Task objective: Print all of the data below exactly as it appears, leaving out every image.

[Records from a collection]
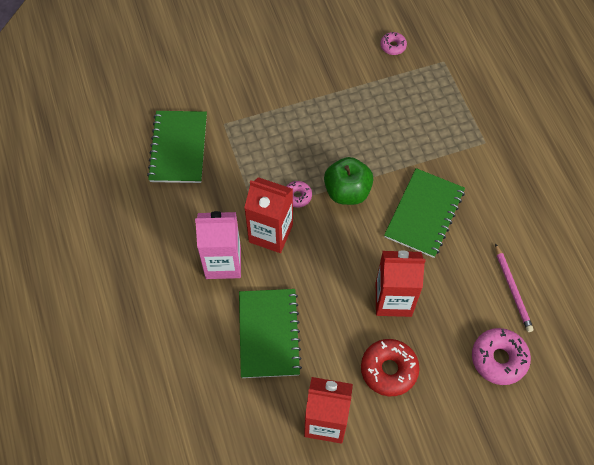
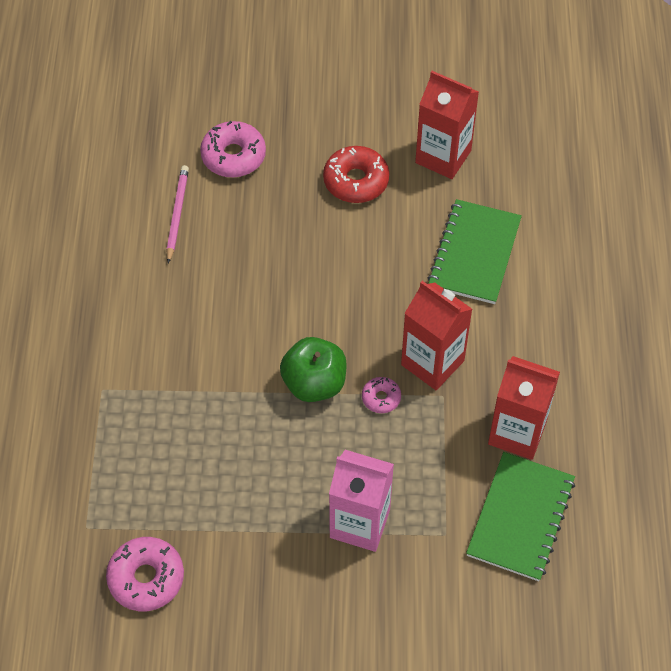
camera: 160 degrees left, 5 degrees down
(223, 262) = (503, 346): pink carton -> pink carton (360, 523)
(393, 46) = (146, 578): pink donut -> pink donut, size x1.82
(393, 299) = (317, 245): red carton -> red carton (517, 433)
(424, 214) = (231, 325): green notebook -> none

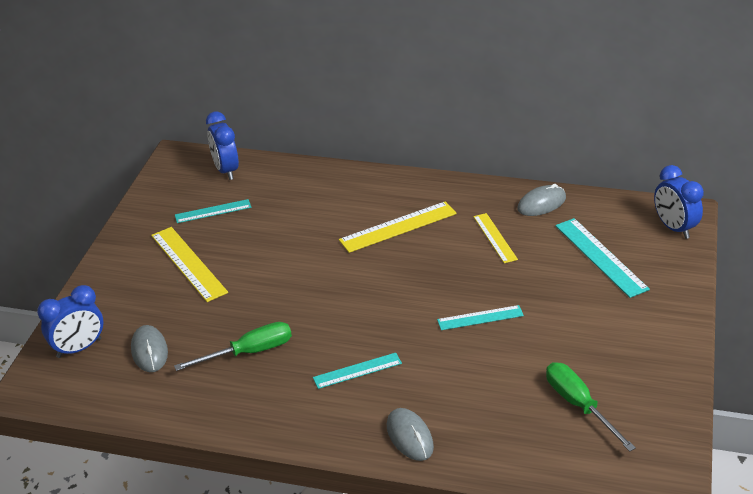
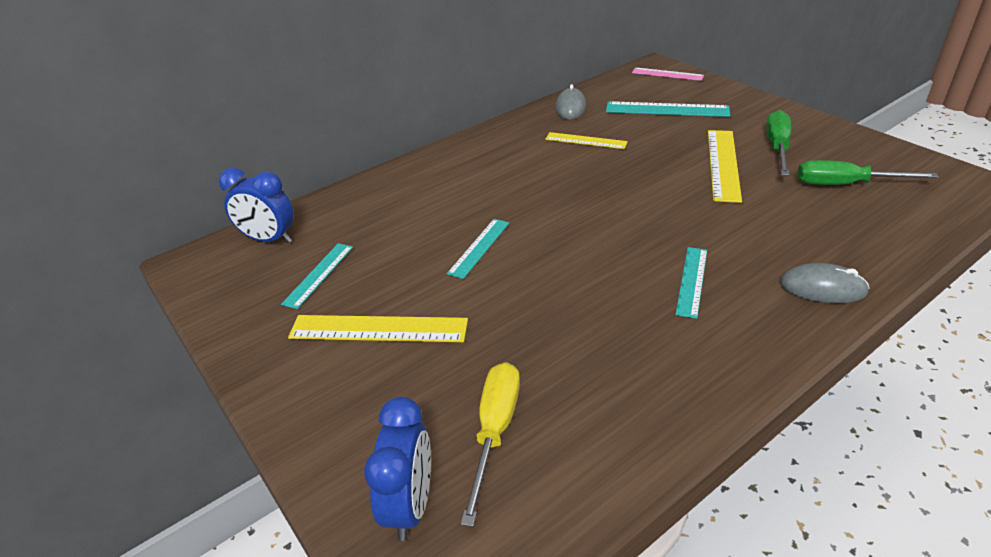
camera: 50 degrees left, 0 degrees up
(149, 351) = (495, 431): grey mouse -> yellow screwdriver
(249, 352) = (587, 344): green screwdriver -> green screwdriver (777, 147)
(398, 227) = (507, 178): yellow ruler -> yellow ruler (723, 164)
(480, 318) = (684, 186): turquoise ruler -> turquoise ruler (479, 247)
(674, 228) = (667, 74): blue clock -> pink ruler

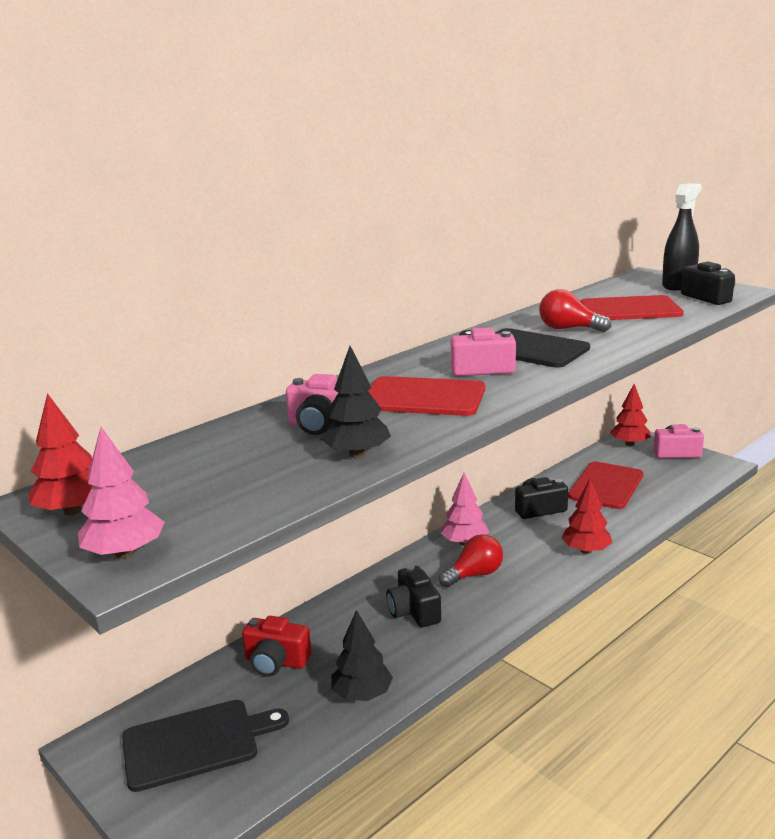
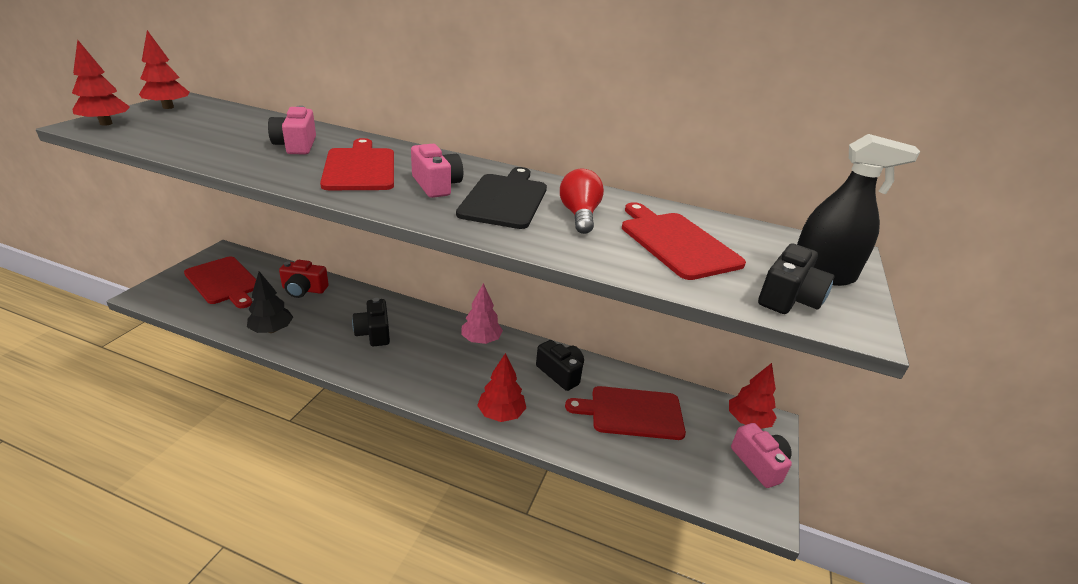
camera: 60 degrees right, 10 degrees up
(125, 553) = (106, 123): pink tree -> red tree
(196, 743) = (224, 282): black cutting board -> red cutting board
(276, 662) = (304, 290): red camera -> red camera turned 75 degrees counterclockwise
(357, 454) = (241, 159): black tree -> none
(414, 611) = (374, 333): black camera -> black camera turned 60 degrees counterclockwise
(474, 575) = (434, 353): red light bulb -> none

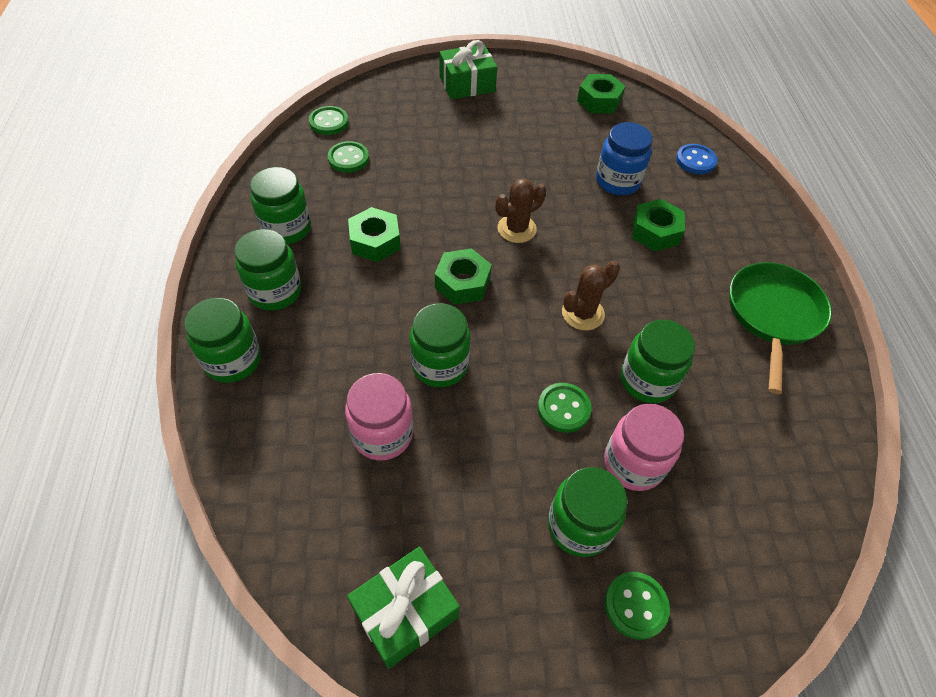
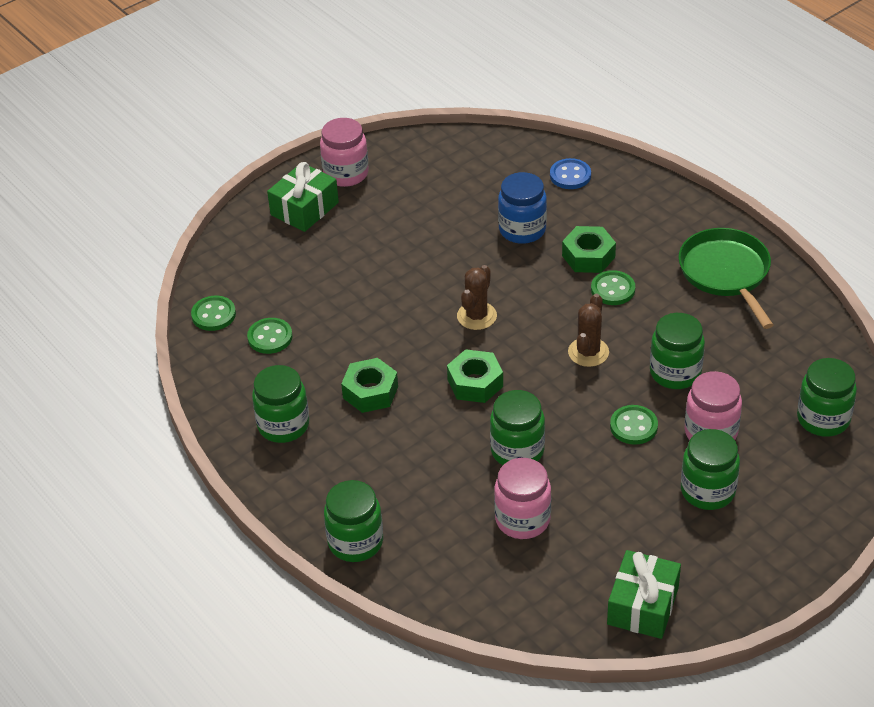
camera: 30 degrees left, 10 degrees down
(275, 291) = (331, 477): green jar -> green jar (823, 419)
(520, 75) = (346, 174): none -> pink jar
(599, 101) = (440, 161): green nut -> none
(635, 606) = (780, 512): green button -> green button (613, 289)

Response to the exercise:
camera: 160 degrees left, 5 degrees down
(223, 262) = (503, 346): pink carton -> pink carton (360, 523)
(393, 46) = (146, 578): pink donut -> pink donut, size x1.82
(393, 299) = (317, 245): red carton -> red carton (517, 433)
(424, 214) = (231, 325): green notebook -> none

camera: 50 degrees left, 0 degrees up
(149, 351) = (495, 431): grey mouse -> yellow screwdriver
(249, 352) = (587, 344): green screwdriver -> green screwdriver (777, 147)
(398, 227) = (507, 178): yellow ruler -> yellow ruler (723, 164)
(480, 318) = (684, 186): turquoise ruler -> turquoise ruler (479, 247)
(674, 228) = (667, 74): blue clock -> pink ruler

camera: 60 degrees right, 10 degrees up
(125, 553) = (106, 123): pink tree -> red tree
(196, 743) = (224, 282): black cutting board -> red cutting board
(276, 662) = (304, 290): red camera -> red camera turned 75 degrees counterclockwise
(357, 454) = (241, 159): black tree -> none
(414, 611) = (374, 333): black camera -> black camera turned 60 degrees counterclockwise
(474, 575) = (434, 353): red light bulb -> none

camera: 30 degrees left, 10 degrees down
(275, 291) = (331, 477): green jar -> green jar (823, 419)
(520, 75) = (346, 174): none -> pink jar
(599, 101) = (440, 161): green nut -> none
(635, 606) = (780, 512): green button -> green button (613, 289)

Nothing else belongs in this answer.